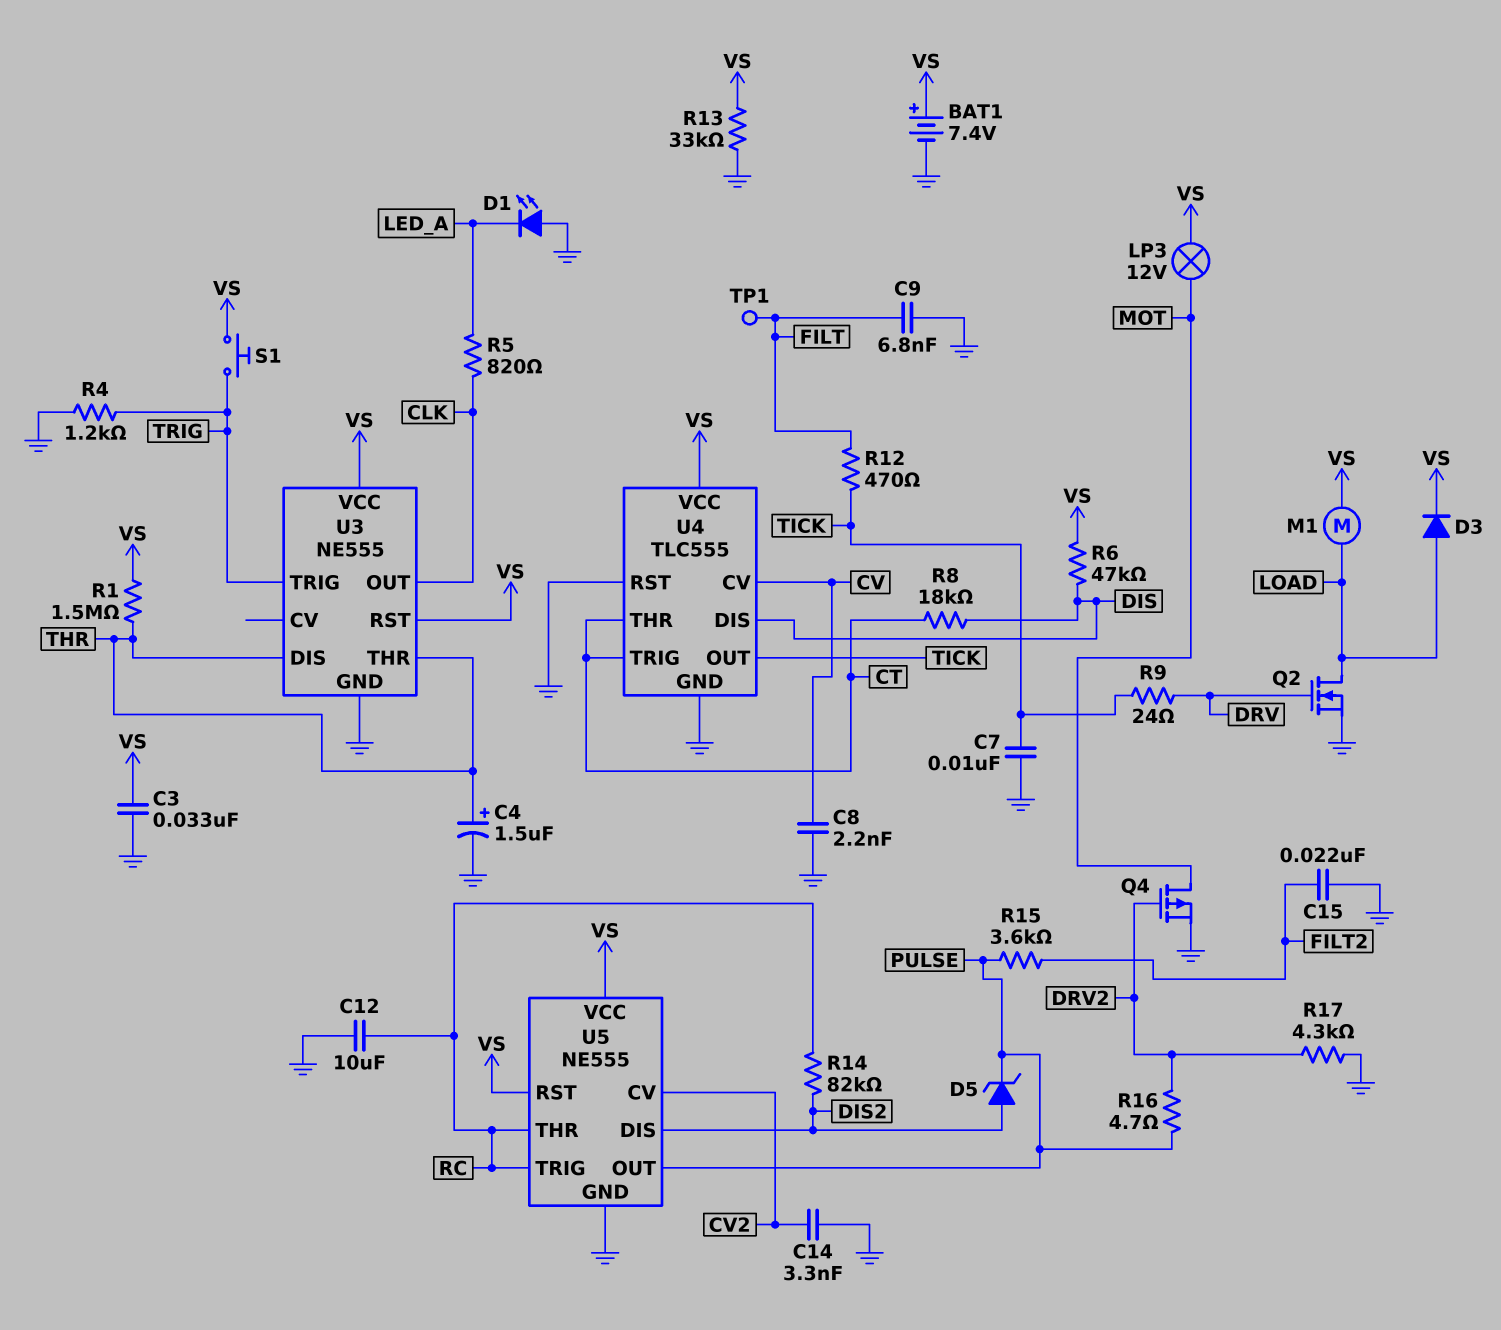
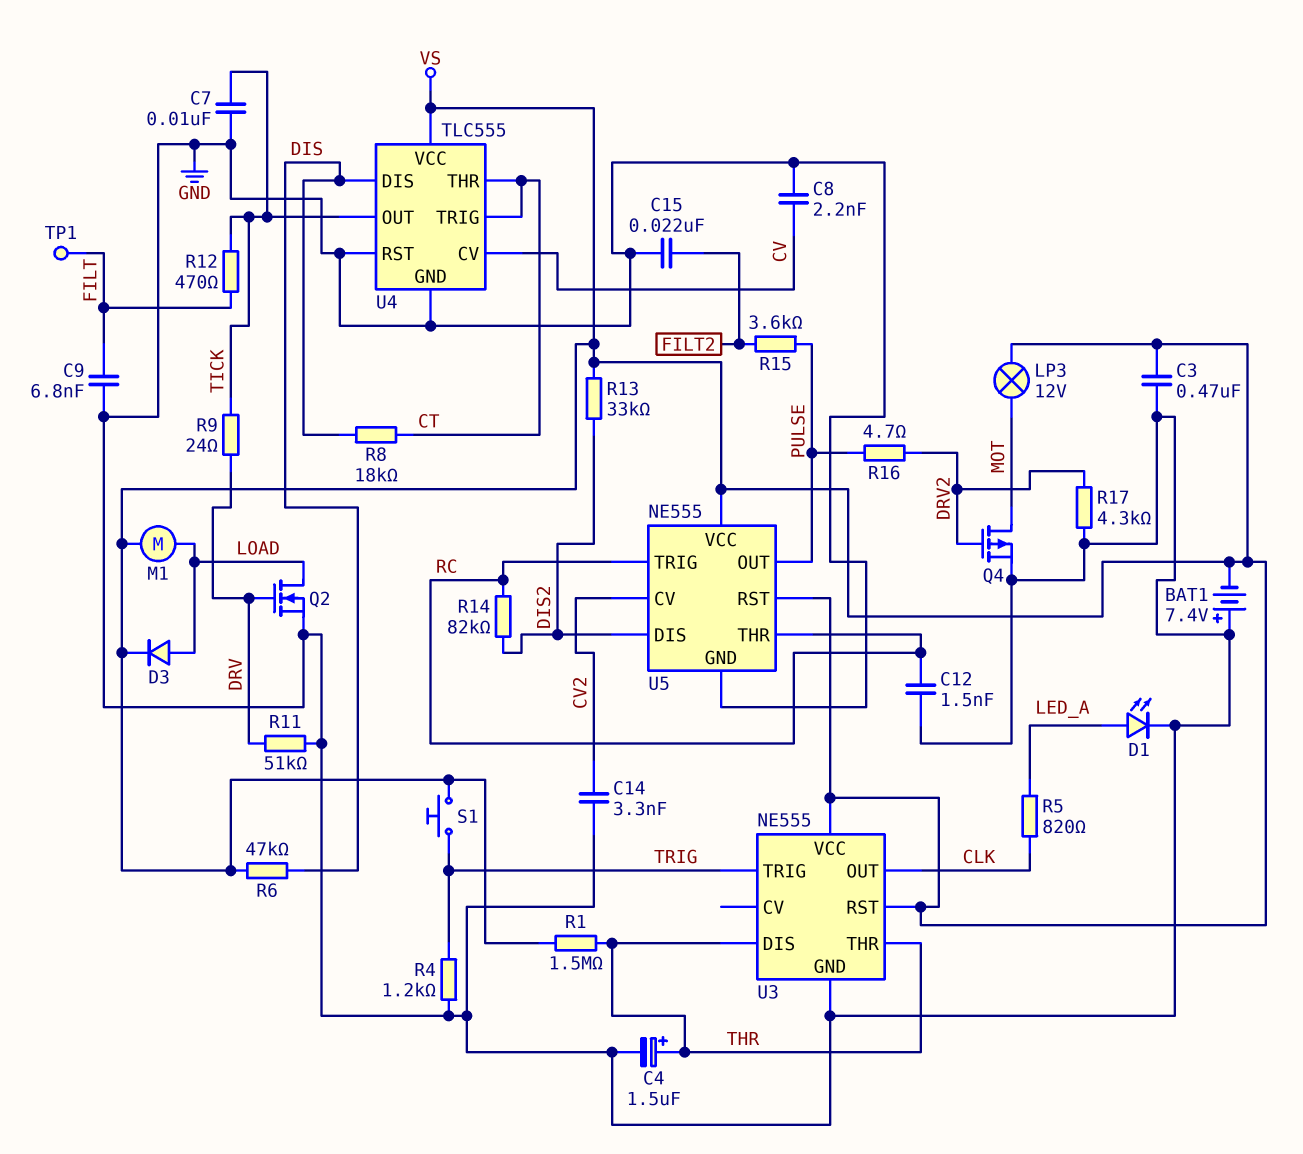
BAT1: 7.4V (plus VS, minus GND) -> 7.4V (plus GND, minus VS)
C3: 33nF (GND, VS) -> 470nF (GND, VS)
C12: 10uF (GND, RC) -> 1.5nF (GND, RC)
D1: LED (A GND, K LED_A) -> LED (A LED_A, K GND)
D5: zener (A DIS2, K PULSE) -> none
R11: none -> 51k (DRV, GND)
R13: 33k (GND, VS) -> 33k (DIS2, VS)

* _Assignment_
Go through the material and copy every line in which the word "none" occurs.

* _Answer to the exercise_
D5: zener (A DIS2, K PULSE) -> none
R11: none -> 51k (DRV, GND)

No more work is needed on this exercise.